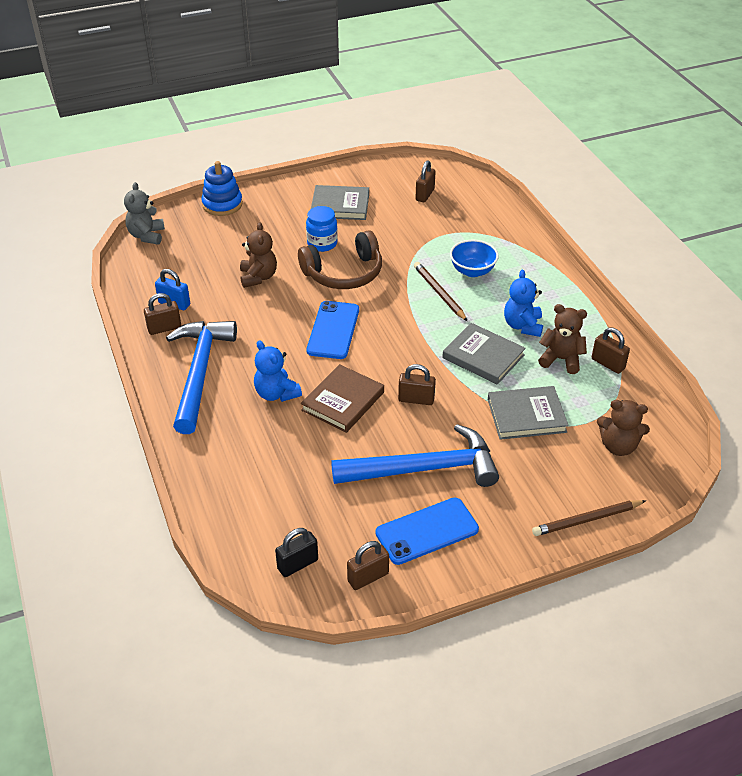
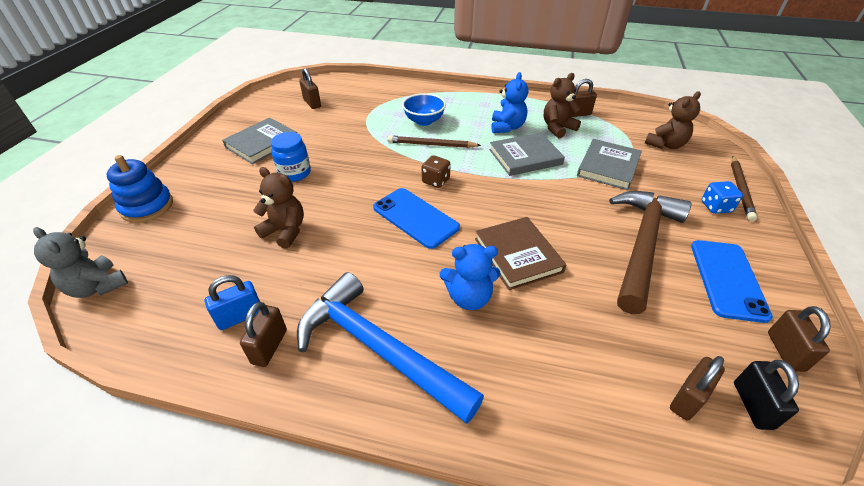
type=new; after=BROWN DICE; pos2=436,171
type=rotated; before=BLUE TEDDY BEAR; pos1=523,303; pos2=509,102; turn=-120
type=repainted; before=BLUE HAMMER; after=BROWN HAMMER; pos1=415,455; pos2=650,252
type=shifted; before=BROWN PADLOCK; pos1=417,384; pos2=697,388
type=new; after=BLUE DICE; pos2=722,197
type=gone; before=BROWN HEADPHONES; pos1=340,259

Exercise requirements:
Out of the records above, pull the lines that include the word "before".

Your response:
type=rotated; before=BLUE TEDDY BEAR; pos1=523,303; pos2=509,102; turn=-120
type=repainted; before=BLUE HAMMER; after=BROWN HAMMER; pos1=415,455; pos2=650,252
type=shifted; before=BROWN PADLOCK; pos1=417,384; pos2=697,388
type=gone; before=BROWN HEADPHONES; pos1=340,259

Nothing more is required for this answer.